**Goal of the exercise**:
Every line of the material is to be quoted verbatim, minus the pictures.

**Given material**:
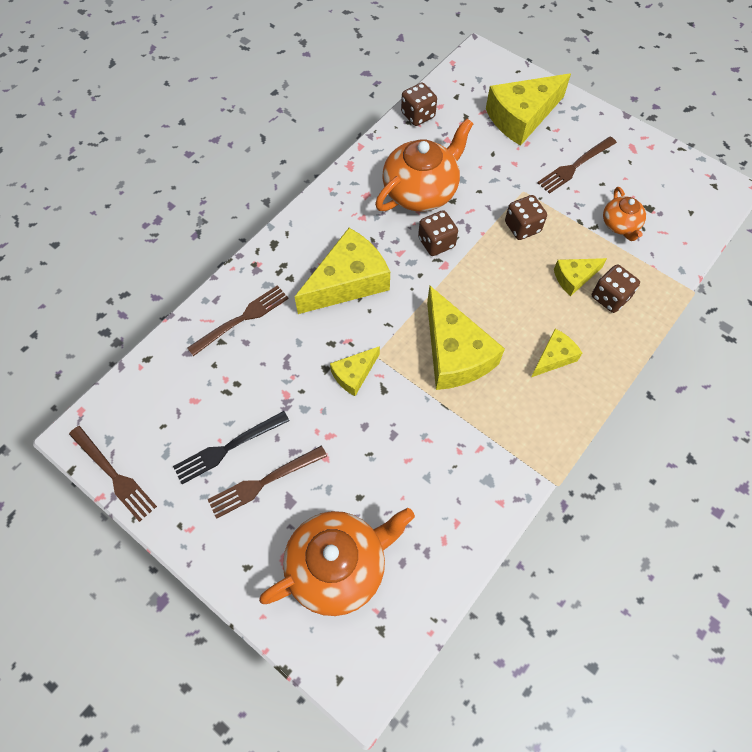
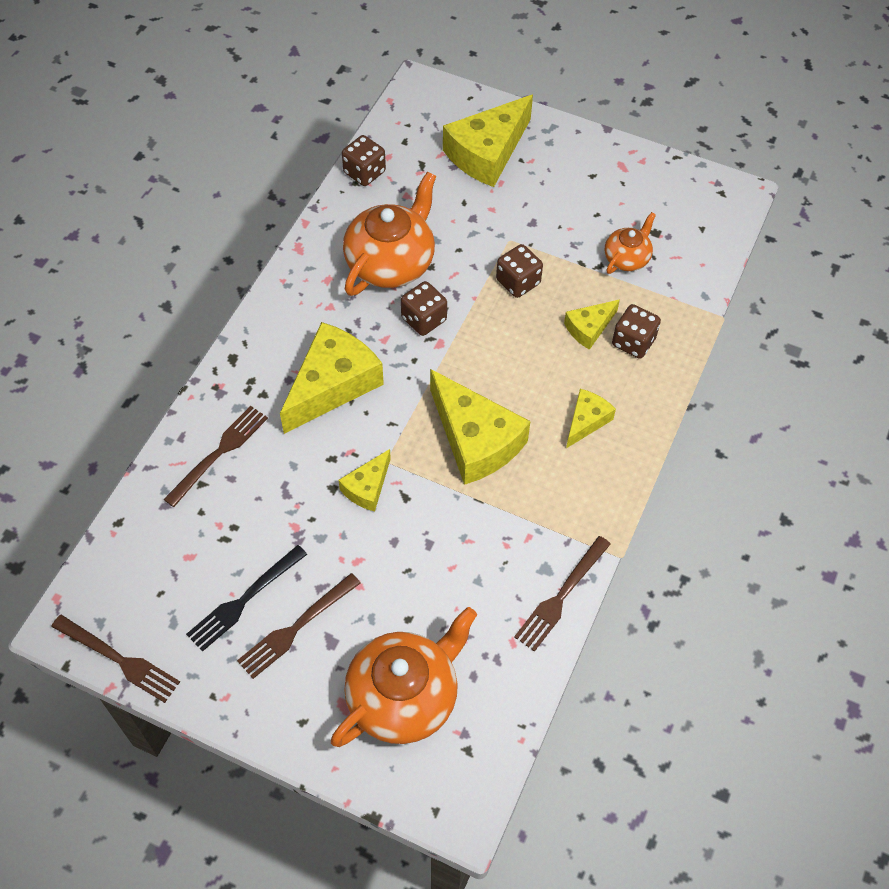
camera: 15 degrees left, 5 degrees down
(574, 167) = (561, 200): brown fork -> brown fork (560, 597)
(620, 225) = (627, 258): orange teapot -> orange teapot turned 120 degrees counterclockwise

**Your solution**:
camera: 15 degrees left, 5 degrees down
(574, 167) = (561, 200): brown fork -> brown fork (560, 597)
(620, 225) = (627, 258): orange teapot -> orange teapot turned 120 degrees counterclockwise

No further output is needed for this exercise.